## TASK INSTRUCTIONS
Show every line below where "Dominostein" appears.

## SOURCE DATA
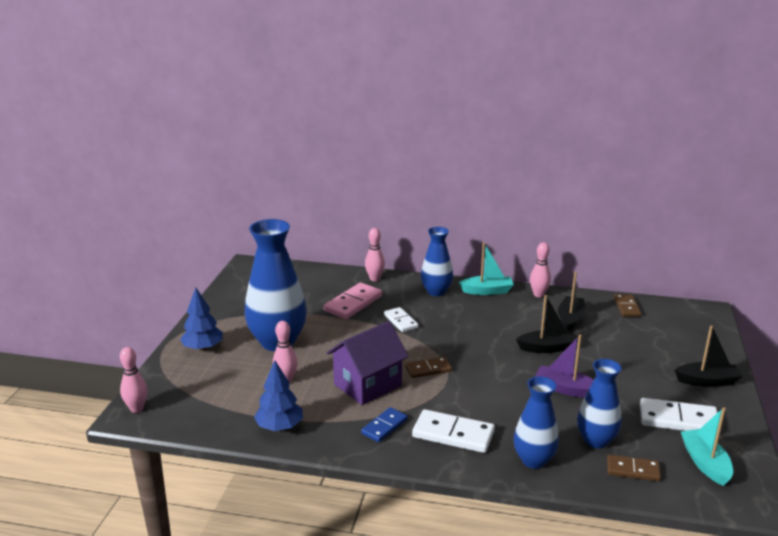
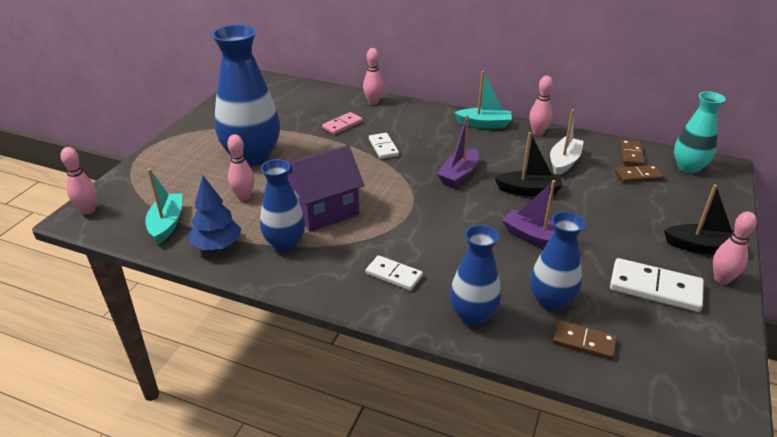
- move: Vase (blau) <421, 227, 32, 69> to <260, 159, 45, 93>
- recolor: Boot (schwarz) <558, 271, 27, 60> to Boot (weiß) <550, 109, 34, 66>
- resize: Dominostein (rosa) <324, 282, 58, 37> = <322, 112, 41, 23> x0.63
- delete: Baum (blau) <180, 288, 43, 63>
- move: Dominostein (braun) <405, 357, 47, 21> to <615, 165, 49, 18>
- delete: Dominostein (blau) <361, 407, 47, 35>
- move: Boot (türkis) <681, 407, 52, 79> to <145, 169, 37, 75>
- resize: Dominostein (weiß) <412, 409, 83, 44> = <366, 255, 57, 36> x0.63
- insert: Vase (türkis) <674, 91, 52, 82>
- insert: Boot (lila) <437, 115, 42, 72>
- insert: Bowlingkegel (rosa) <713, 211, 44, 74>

## WRITTEN SOLUTION
- resize: Dominostein (rosa) <324, 282, 58, 37> = <322, 112, 41, 23> x0.63
- move: Dominostein (braun) <405, 357, 47, 21> to <615, 165, 49, 18>
- delete: Dominostein (blau) <361, 407, 47, 35>
- resize: Dominostein (weiß) <412, 409, 83, 44> = <366, 255, 57, 36> x0.63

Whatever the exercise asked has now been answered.